[Object transformation records]
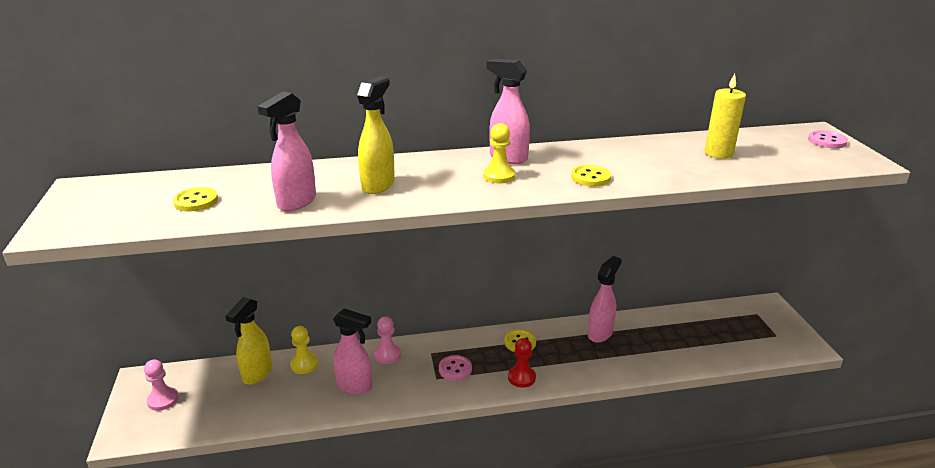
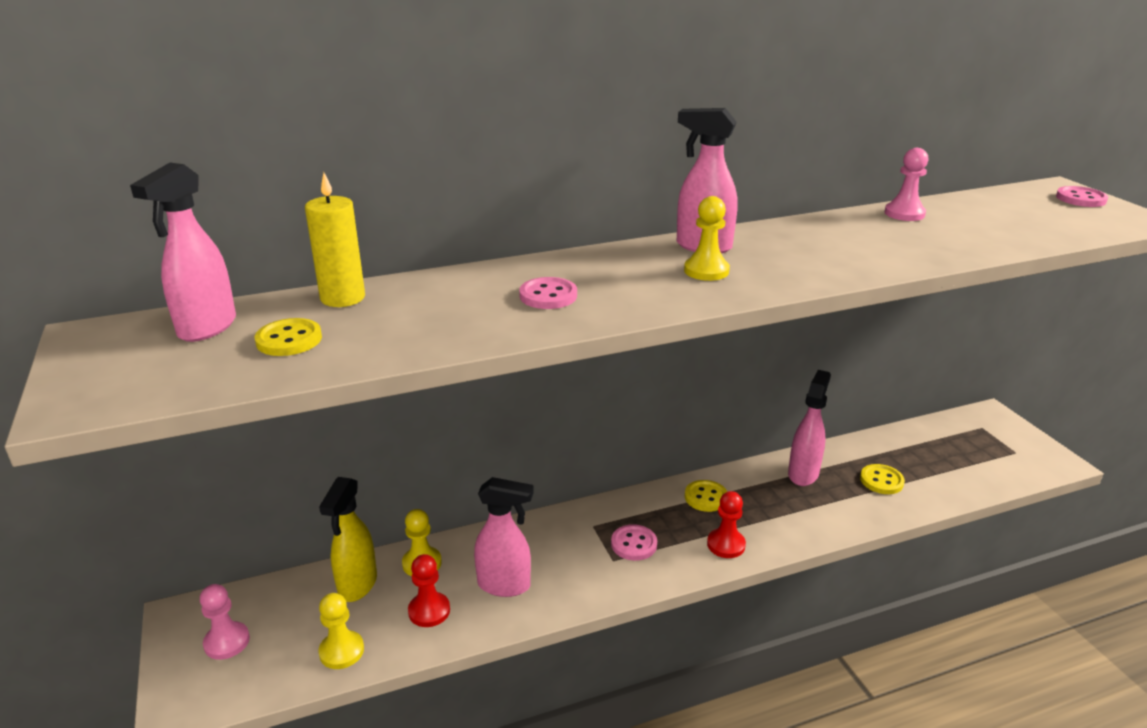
camera: 10 degrees left, 0 degrees up
(233, 415) = (341, 651): none -> yellow pawn
(296, 202) = (443, 329): pink spray bottle -> pink spray bottle (206, 328)
(298, 397) = (429, 611): none -> red pawn
(378, 185) = (548, 296): yellow spray bottle -> pink button
(387, 355) = (534, 535): pink pawn -> pink pawn (904, 214)
(590, 177) = (827, 264): yellow button -> yellow button (881, 481)
(718, 153) = (964, 222): yellow candle -> yellow candle (343, 298)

__Aim of the exercise__: Copy the data exactly. Pictures do not belong in the copy.

__Answer for this exercise__:
camera: 10 degrees left, 0 degrees up
(233, 415) = (341, 651): none -> yellow pawn
(296, 202) = (443, 329): pink spray bottle -> pink spray bottle (206, 328)
(298, 397) = (429, 611): none -> red pawn
(378, 185) = (548, 296): yellow spray bottle -> pink button
(387, 355) = (534, 535): pink pawn -> pink pawn (904, 214)
(590, 177) = (827, 264): yellow button -> yellow button (881, 481)
(718, 153) = (964, 222): yellow candle -> yellow candle (343, 298)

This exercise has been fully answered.